**MATERIAL FOR THE TASK**
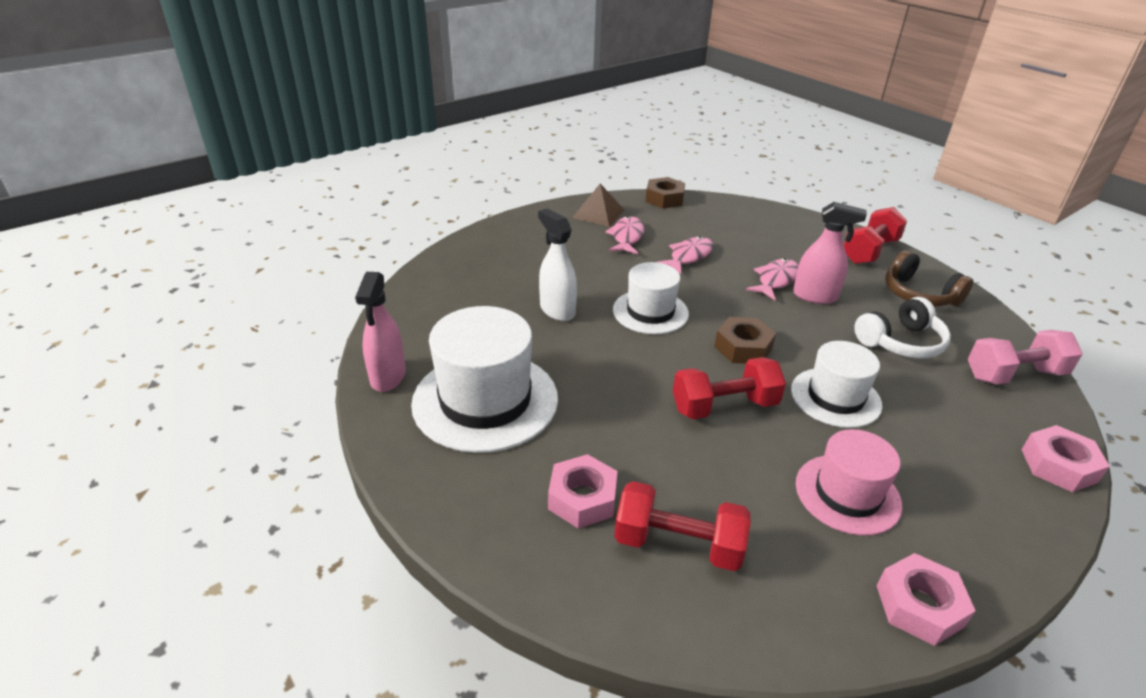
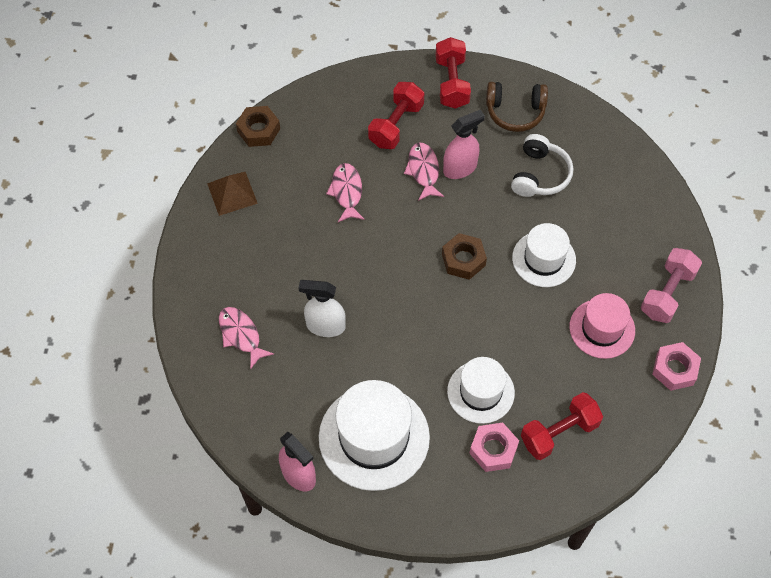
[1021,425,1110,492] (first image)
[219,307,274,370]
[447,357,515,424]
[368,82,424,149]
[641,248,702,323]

**BRIEF**
The copy must match the listing above exactly but contain no pictures.

**THE COMPLETED TASK**
[1021,425,1110,492] (first image)
[219,307,274,370]
[447,357,515,424]
[368,82,424,149]
[641,248,702,323]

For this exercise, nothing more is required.